### Exercise directions
Using the listing below, please count the lines that contain the string "grey". Only the number is wanted.
*** Opening of The data ***
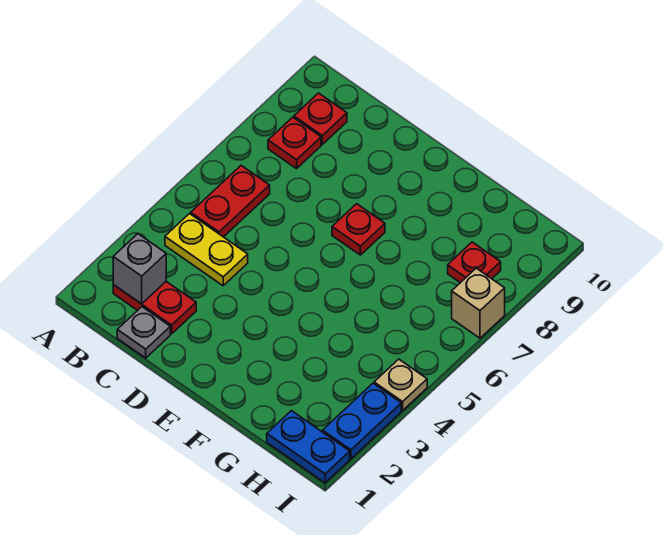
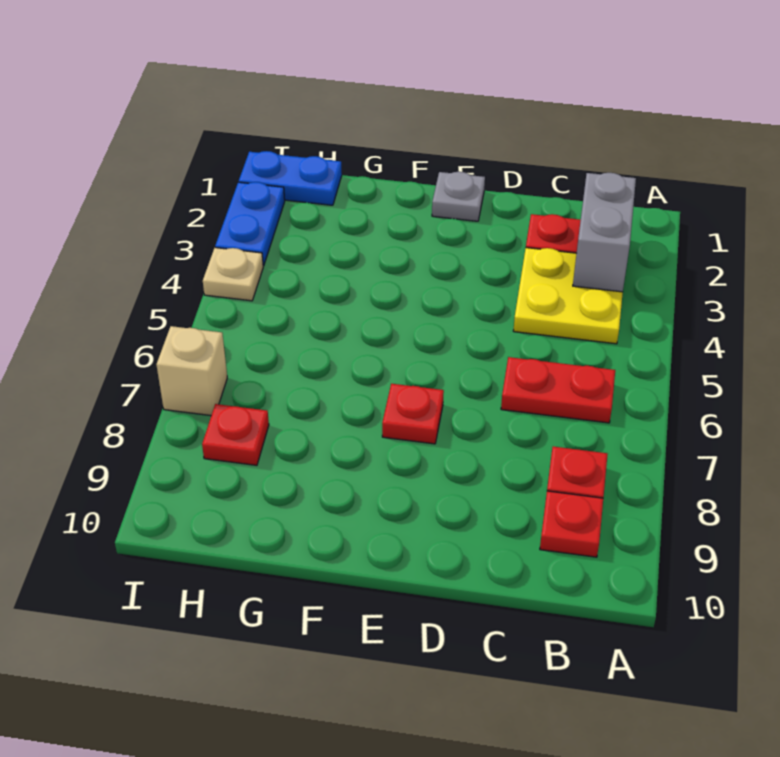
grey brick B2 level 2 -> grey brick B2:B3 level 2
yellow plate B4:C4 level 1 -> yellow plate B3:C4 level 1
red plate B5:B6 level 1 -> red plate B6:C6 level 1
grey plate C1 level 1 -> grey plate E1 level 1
*** Close of The data ***
### Solution to this problem
2